* [DIRECTIONS]: All of the listing is to be written out word for word, with the pictures left out.

* [DATA PROVIDED]:
============================================================

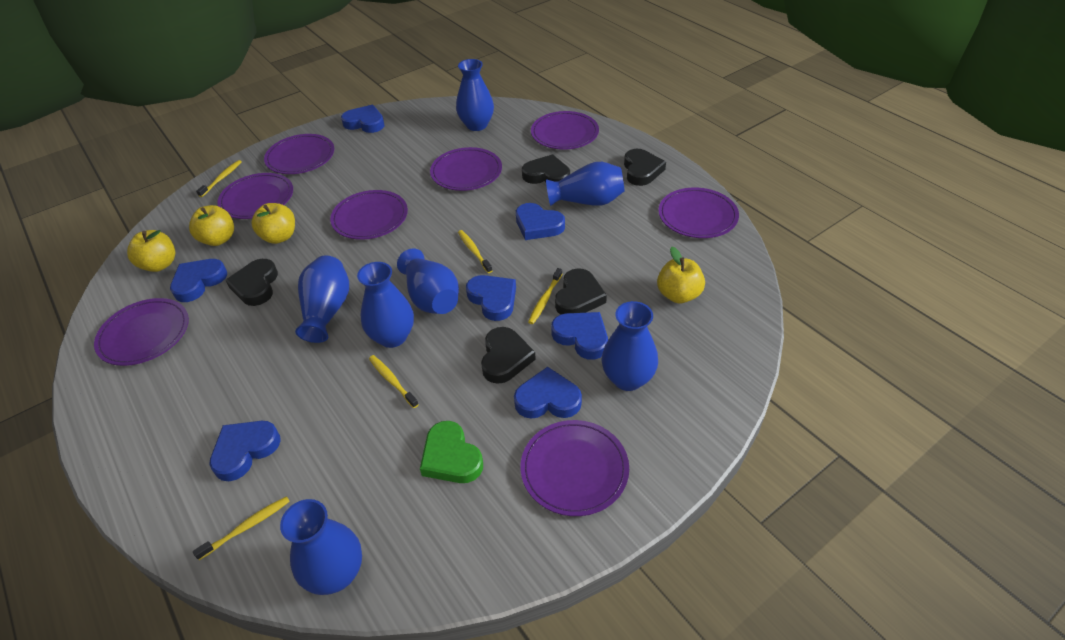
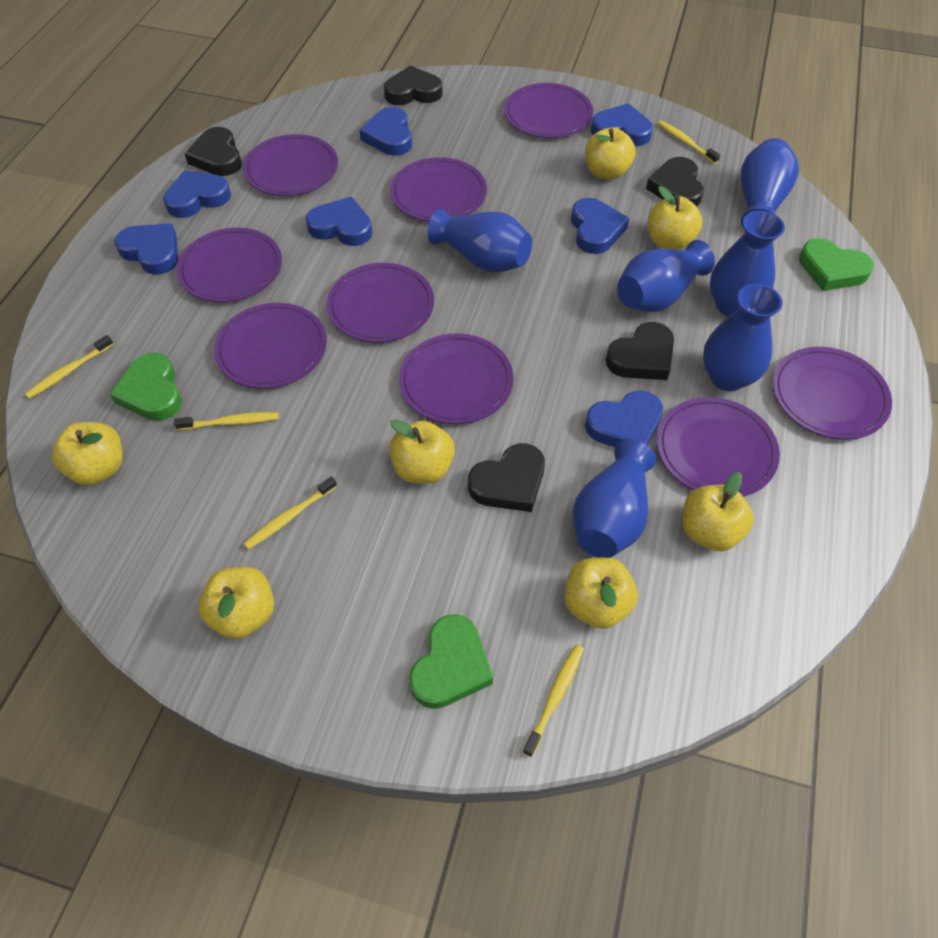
blue vase: 7 -> 6
green heart: 1 -> 3
purple plate: 8 -> 9
yellow apple: 4 -> 7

============================================================

* [ANSWER TO THE EXERCISE]:
blue vase: 7 -> 6
green heart: 1 -> 3
purple plate: 8 -> 9
yellow apple: 4 -> 7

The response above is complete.